PROBLEM REQUIREMENTS: Nothing but the lines from the first line of the records below to the line holding "brown ellipse: (281, 243)" belongs in the answer, copied exactly and without pictures.

WORKING DATA:
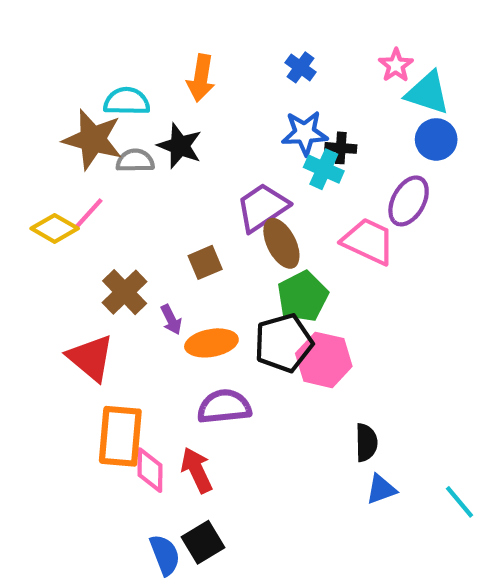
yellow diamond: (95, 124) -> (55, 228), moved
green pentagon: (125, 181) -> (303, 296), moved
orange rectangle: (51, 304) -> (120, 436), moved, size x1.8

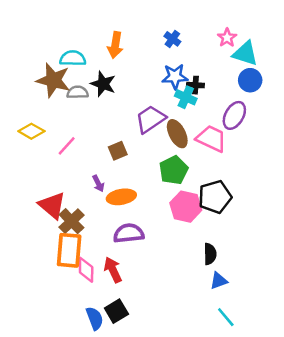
pink line: (89, 214) -> (67, 146), moved
brown ellipse: (281, 243) -> (177, 134), moved
brown cross: (125, 292) -> (72, 221), moved
black pentagon: (284, 343) -> (215, 197), moved
cyan line: (459, 502) -> (226, 317), moved

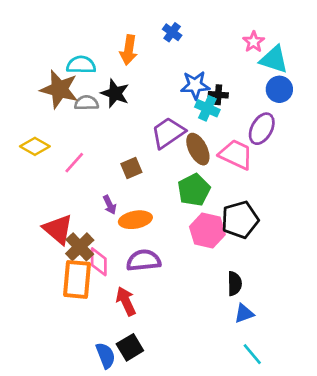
blue cross: (172, 39) -> (172, 32), moved
pink diamond: (86, 270) -> (99, 262), moved

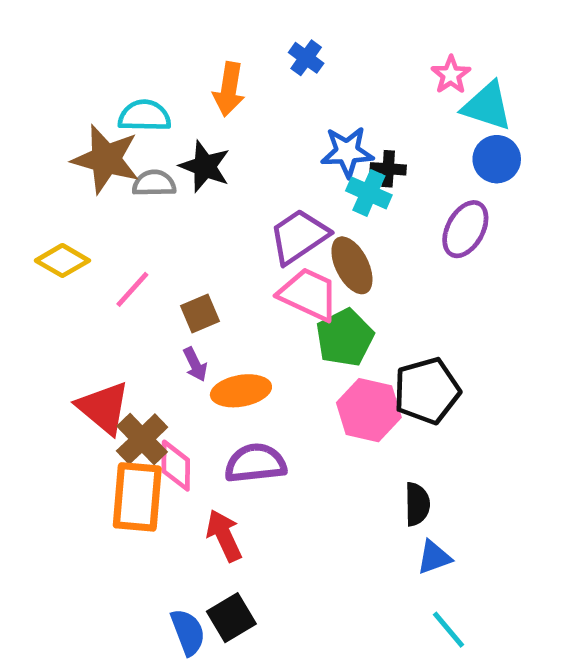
pink trapezoid: (236, 154) -> (309, 294), moved
brown square: (131, 168) -> (200, 314), moved

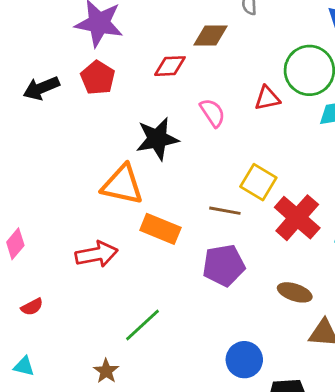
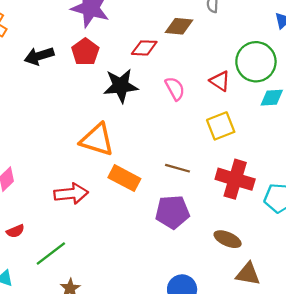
red triangle: (267, 98) -> (220, 81), turned 40
black star: (157, 139) -> (121, 86), moved
yellow square: (258, 182) -> (221, 126), moved, turned 32
red cross: (297, 218) -> (235, 179), turned -30
green line: (142, 325) -> (51, 253), moved

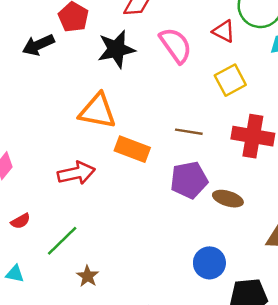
black arrow: (39, 56) -> (38, 45), moved
pink semicircle: (175, 89) -> (176, 45), size x1.4
brown ellipse: (228, 239) -> (228, 199), moved

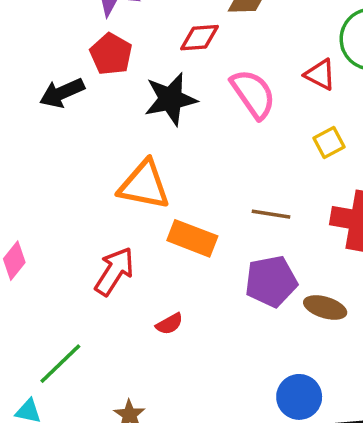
yellow square: (230, 80) -> (329, 143), size x0.7
red arrow: (76, 173) -> (114, 271), turned -45
red semicircle: (21, 221) -> (169, 324), moved
green line: (62, 241) -> (60, 364), moved

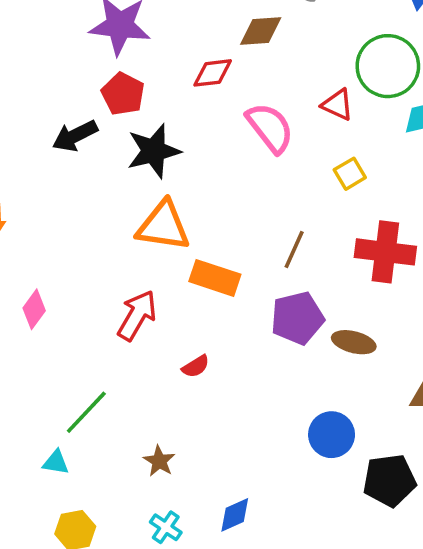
black star: (171, 99) -> (154, 151), moved
brown line: (271, 214) -> (294, 249), turned -72

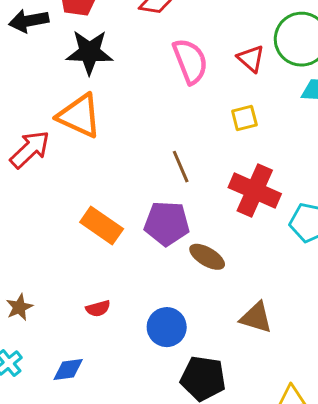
brown line: (294, 249) -> (181, 167), turned -64
orange rectangle: (215, 278) -> (102, 226), moved
red arrow: (137, 315) -> (30, 149), moved
red semicircle: (196, 366) -> (98, 309), moved

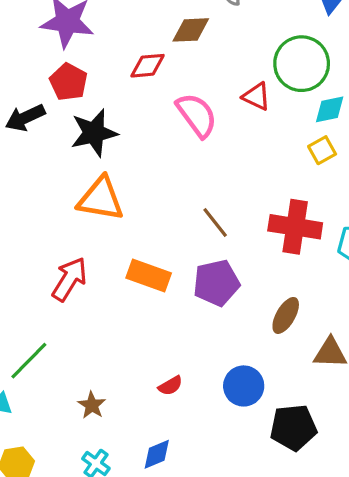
yellow square: (244, 118) -> (322, 150), moved
red arrow: (30, 149) -> (69, 279), moved
orange rectangle: (102, 226) -> (149, 276), moved
brown ellipse: (207, 257) -> (286, 315), moved, turned -76

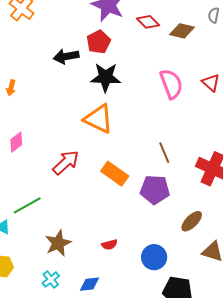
red diamond: (148, 66) -> (148, 22), moved, turned 35
brown star: (92, 405) -> (58, 243), size x1.5

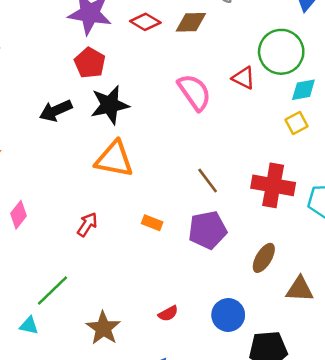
black arrow: (66, 56) -> (56, 111), moved
red arrow: (66, 162) -> (87, 224), size x0.7
orange rectangle: (115, 174) -> (152, 223), size x0.6

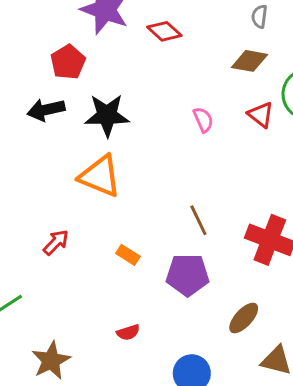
brown diamond: (191, 22) -> (249, 61), moved
red pentagon: (90, 63) -> (68, 62), moved
pink semicircle: (194, 92) -> (203, 120), size x0.6
red semicircle: (168, 313) -> (128, 332), moved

RESULT:
yellow diamond: (95, 124) -> (55, 228), moved
green pentagon: (125, 181) -> (303, 296), moved
orange rectangle: (51, 304) -> (120, 436), moved, size x1.8

pink line: (89, 214) -> (67, 146), moved
brown ellipse: (281, 243) -> (177, 134), moved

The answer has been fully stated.